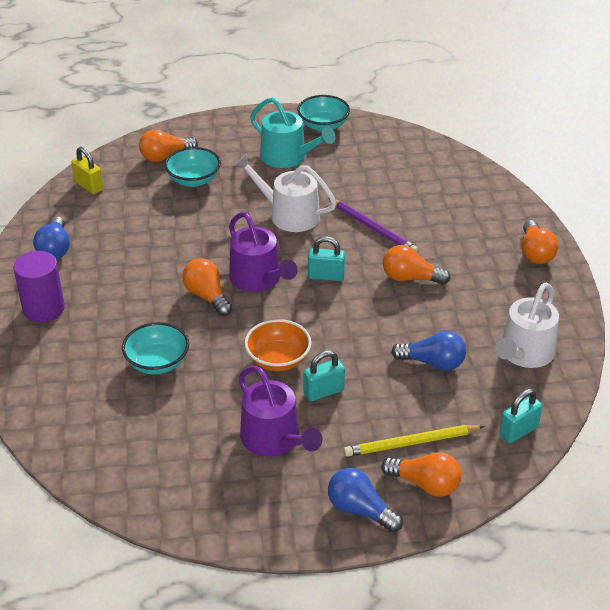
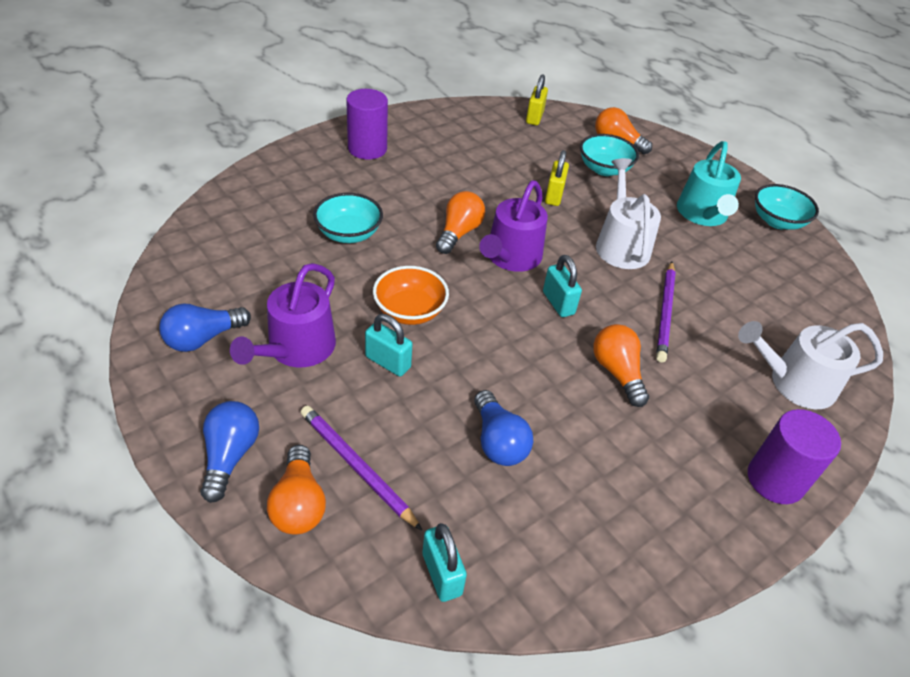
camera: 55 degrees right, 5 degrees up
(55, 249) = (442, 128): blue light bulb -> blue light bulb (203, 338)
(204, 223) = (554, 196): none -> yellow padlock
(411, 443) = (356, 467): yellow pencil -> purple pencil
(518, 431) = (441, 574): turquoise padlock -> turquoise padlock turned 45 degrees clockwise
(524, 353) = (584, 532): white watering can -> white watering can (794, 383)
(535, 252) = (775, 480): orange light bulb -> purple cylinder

--

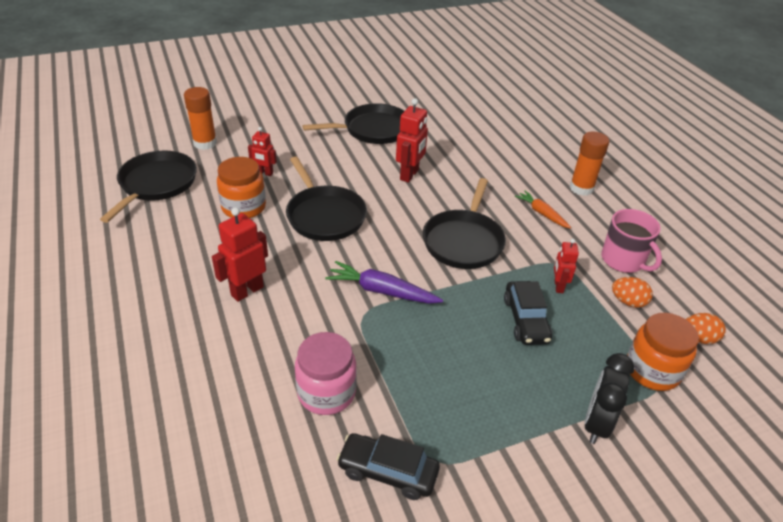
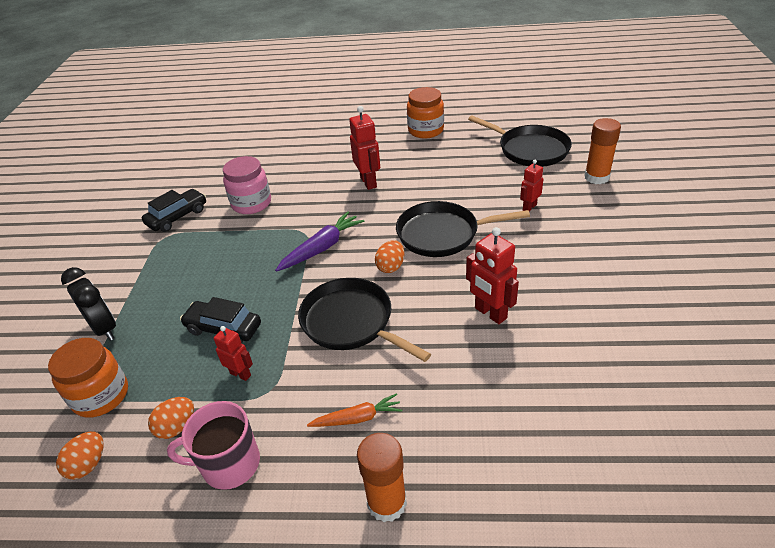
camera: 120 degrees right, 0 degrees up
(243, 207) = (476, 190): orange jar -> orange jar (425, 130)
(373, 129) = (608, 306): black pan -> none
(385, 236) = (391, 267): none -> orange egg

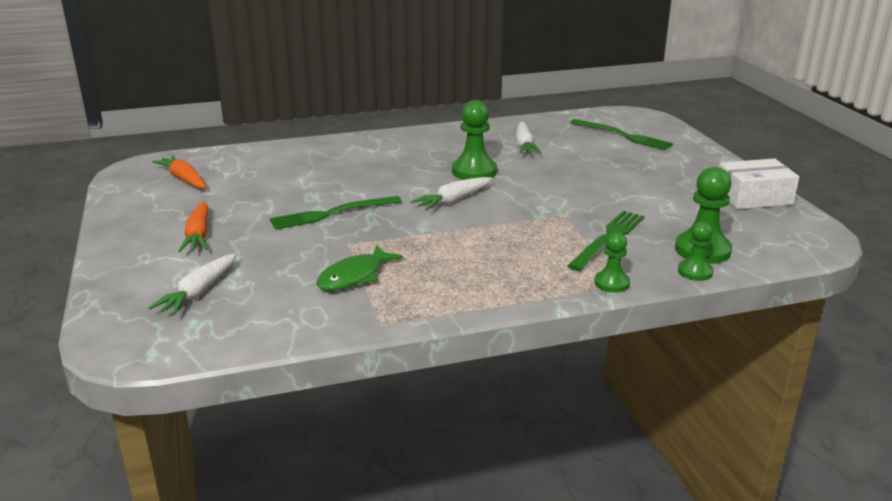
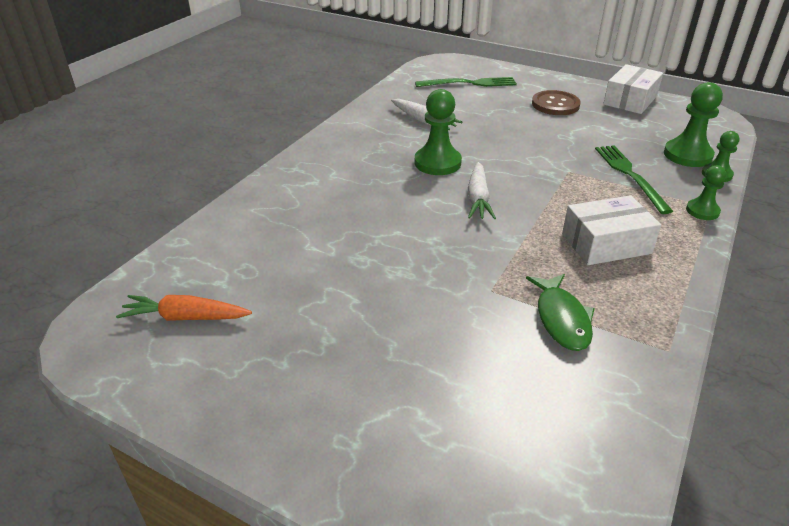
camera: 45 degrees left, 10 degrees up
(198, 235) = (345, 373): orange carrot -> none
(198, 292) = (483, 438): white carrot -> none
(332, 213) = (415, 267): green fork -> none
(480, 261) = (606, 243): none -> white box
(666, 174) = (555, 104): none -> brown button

--

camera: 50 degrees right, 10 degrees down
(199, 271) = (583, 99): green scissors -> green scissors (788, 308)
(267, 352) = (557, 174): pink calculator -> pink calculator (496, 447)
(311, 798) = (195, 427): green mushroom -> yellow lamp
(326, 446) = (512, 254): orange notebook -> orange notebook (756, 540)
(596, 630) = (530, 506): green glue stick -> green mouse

*Your task*:
Only the lines above starting at the line that holds "camera: 55 degrees right, 5 degrees up" and ending at the line that holds "(535, 252) = (775, 480): orange" are to be repeated, exactly and in full.

*Your response*:
camera: 55 degrees right, 5 degrees up
(55, 249) = (442, 128): blue light bulb -> blue light bulb (203, 338)
(204, 223) = (554, 196): none -> yellow padlock
(411, 443) = (356, 467): yellow pencil -> purple pencil
(518, 431) = (441, 574): turquoise padlock -> turquoise padlock turned 45 degrees clockwise
(524, 353) = (584, 532): white watering can -> white watering can (794, 383)
(535, 252) = (775, 480): orange light bulb -> purple cylinder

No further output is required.